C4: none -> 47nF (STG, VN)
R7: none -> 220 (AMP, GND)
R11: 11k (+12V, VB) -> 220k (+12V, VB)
...
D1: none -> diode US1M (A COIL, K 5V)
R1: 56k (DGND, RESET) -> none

> What is needed: Please filter the entries above down to the lines holding "none" and copy them.

> Answer space:
C4: none -> 47nF (STG, VN)
R7: none -> 220 (AMP, GND)
D1: none -> diode US1M (A COIL, K 5V)
R1: 56k (DGND, RESET) -> none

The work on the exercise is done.